What the task asks:
Each line that includes the word "none" should be copied from the records.

*** Opening Given data ***

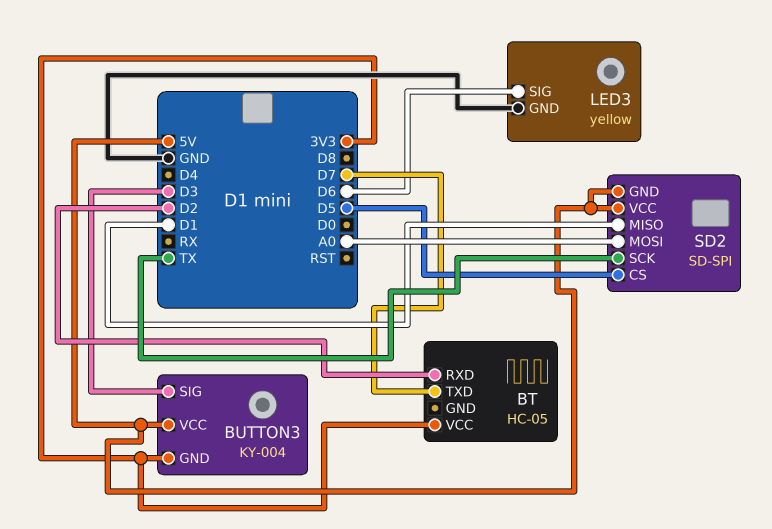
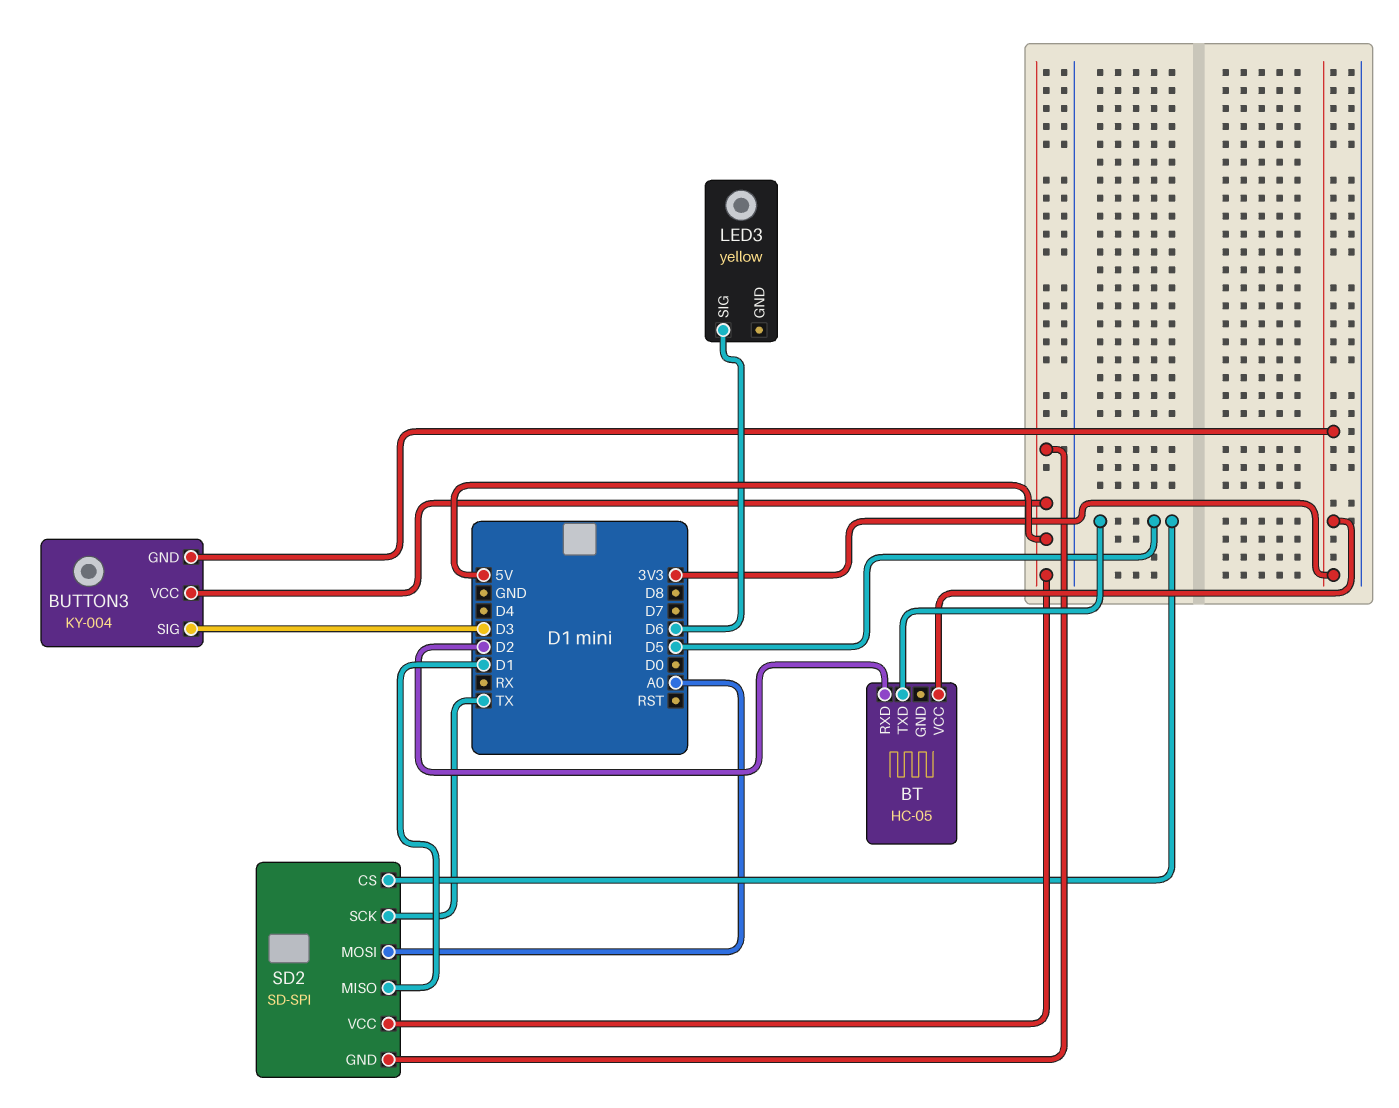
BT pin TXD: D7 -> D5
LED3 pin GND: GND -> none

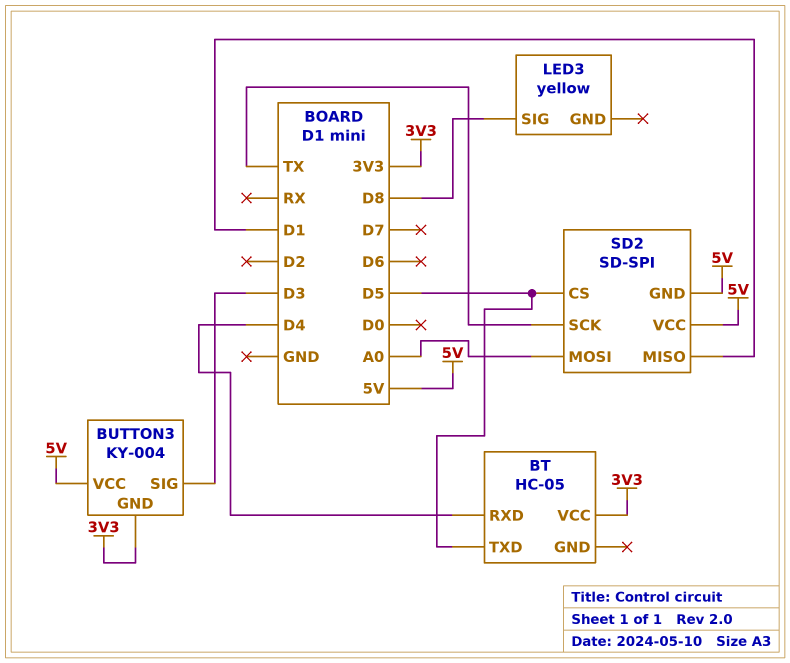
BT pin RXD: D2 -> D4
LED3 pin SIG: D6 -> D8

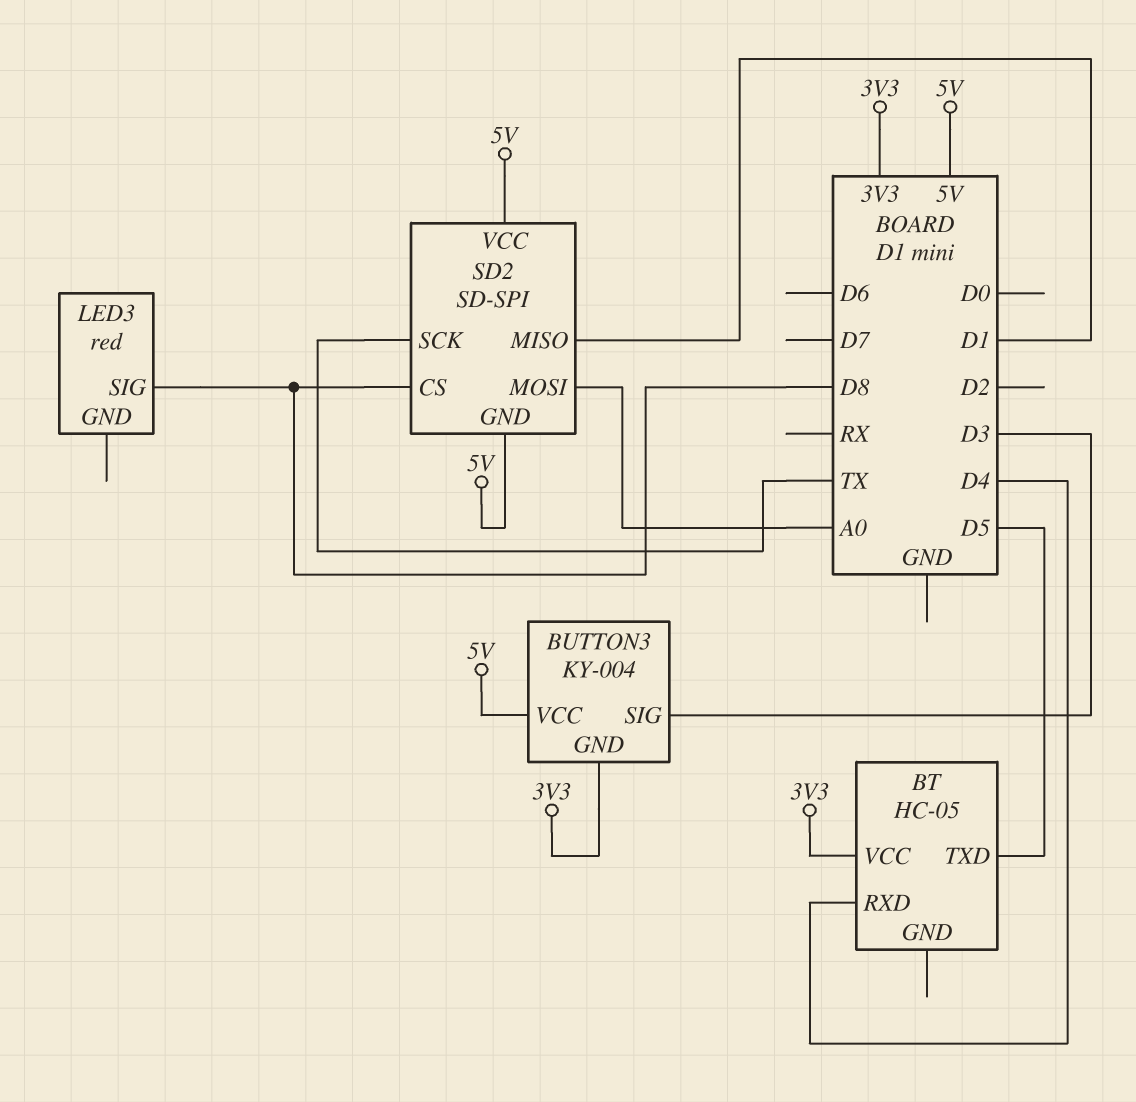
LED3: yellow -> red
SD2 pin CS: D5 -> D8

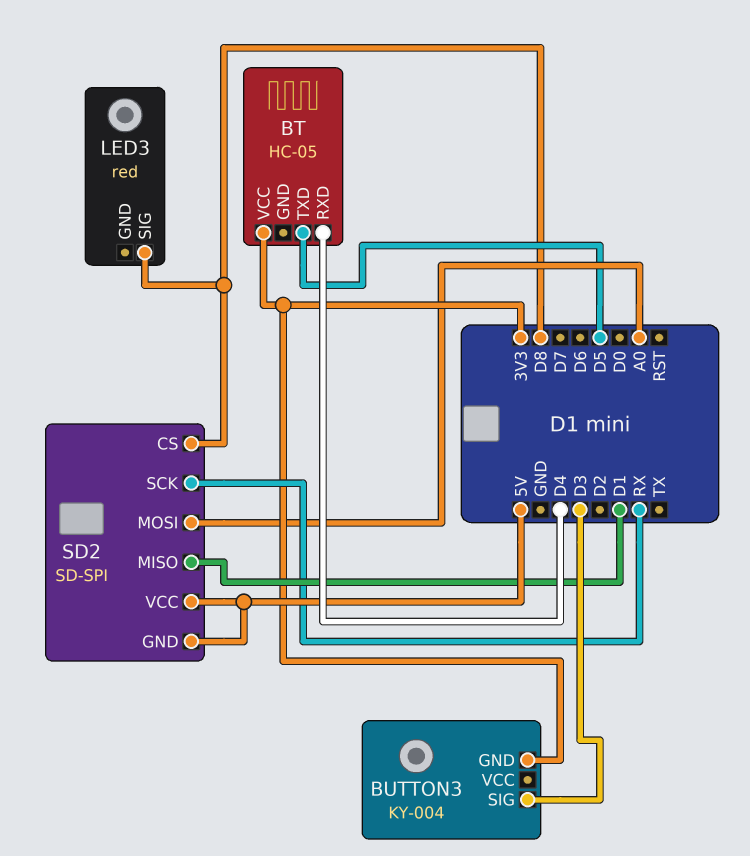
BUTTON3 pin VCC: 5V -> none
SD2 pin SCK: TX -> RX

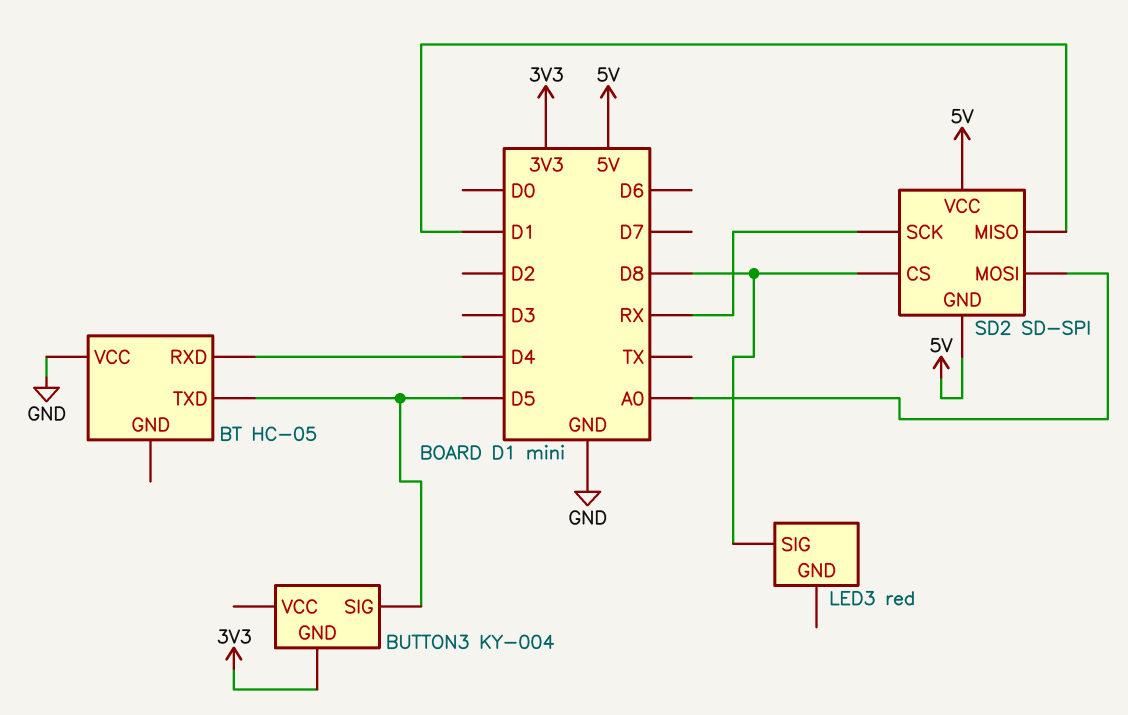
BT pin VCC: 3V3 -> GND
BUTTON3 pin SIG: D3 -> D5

*** Closing Given data ***

Result of the exercise:
LED3 pin GND: GND -> none
BUTTON3 pin VCC: 5V -> none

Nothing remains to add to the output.